• Source records:

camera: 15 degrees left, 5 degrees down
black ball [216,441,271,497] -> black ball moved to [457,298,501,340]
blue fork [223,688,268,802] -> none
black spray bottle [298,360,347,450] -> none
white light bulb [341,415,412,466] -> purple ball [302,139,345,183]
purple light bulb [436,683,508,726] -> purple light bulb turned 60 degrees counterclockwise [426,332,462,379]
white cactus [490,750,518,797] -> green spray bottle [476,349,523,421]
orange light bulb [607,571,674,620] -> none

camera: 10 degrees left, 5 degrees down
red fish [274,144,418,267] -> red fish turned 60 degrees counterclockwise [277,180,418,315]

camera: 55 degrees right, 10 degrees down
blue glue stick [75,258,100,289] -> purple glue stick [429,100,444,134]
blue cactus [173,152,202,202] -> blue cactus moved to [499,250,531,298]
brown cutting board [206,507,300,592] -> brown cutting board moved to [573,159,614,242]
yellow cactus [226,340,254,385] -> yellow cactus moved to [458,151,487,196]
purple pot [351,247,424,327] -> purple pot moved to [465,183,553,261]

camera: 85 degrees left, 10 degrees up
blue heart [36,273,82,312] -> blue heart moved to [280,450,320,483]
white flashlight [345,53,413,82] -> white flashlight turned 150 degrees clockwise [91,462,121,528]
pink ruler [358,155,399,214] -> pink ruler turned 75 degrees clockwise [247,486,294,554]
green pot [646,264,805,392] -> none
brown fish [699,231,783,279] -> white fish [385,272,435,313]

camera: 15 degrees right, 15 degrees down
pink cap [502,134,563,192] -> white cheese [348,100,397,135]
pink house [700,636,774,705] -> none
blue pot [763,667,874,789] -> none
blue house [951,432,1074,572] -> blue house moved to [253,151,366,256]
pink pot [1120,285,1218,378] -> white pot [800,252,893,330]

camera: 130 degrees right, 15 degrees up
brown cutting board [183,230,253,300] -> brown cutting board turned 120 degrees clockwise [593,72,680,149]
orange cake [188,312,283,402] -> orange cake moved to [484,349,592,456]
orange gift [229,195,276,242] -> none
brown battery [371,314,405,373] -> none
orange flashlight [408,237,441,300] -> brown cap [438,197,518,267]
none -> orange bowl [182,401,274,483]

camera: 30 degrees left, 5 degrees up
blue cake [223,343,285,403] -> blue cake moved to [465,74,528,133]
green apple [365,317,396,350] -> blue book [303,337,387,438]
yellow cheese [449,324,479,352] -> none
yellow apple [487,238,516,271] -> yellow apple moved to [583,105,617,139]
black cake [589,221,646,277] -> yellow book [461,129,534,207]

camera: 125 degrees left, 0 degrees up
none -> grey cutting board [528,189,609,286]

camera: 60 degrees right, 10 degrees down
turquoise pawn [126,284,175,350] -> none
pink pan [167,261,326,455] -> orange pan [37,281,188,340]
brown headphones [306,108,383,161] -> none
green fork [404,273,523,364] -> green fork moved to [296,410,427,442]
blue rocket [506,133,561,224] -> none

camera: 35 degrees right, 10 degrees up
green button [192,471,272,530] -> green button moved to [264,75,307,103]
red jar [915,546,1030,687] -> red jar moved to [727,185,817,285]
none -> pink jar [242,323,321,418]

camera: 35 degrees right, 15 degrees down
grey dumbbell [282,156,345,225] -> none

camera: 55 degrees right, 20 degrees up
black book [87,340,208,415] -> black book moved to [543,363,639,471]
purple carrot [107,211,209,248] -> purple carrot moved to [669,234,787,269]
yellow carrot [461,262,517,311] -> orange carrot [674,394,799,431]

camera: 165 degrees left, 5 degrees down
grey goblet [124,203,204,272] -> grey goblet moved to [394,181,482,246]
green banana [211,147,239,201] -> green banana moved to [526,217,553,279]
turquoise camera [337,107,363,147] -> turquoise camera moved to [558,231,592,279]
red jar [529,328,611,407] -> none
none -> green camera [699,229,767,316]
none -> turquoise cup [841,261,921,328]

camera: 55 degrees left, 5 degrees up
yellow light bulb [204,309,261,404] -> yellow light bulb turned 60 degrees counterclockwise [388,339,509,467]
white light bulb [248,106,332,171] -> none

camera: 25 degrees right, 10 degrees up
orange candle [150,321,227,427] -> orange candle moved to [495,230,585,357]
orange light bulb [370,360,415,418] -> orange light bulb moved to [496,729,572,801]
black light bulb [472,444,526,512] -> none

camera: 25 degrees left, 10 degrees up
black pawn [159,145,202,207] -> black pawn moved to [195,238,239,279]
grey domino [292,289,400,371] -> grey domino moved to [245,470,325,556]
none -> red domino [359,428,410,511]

• Problem requirements: Each line from the top of the data, up to and including the line that contains "purple pot [351,247,424,327]", should be set down exactly.

• Result of this task:
camera: 15 degrees left, 5 degrees down
black ball [216,441,271,497] -> black ball moved to [457,298,501,340]
blue fork [223,688,268,802] -> none
black spray bottle [298,360,347,450] -> none
white light bulb [341,415,412,466] -> purple ball [302,139,345,183]
purple light bulb [436,683,508,726] -> purple light bulb turned 60 degrees counterclockwise [426,332,462,379]
white cactus [490,750,518,797] -> green spray bottle [476,349,523,421]
orange light bulb [607,571,674,620] -> none

camera: 10 degrees left, 5 degrees down
red fish [274,144,418,267] -> red fish turned 60 degrees counterclockwise [277,180,418,315]

camera: 55 degrees right, 10 degrees down
blue glue stick [75,258,100,289] -> purple glue stick [429,100,444,134]
blue cactus [173,152,202,202] -> blue cactus moved to [499,250,531,298]
brown cutting board [206,507,300,592] -> brown cutting board moved to [573,159,614,242]
yellow cactus [226,340,254,385] -> yellow cactus moved to [458,151,487,196]
purple pot [351,247,424,327] -> purple pot moved to [465,183,553,261]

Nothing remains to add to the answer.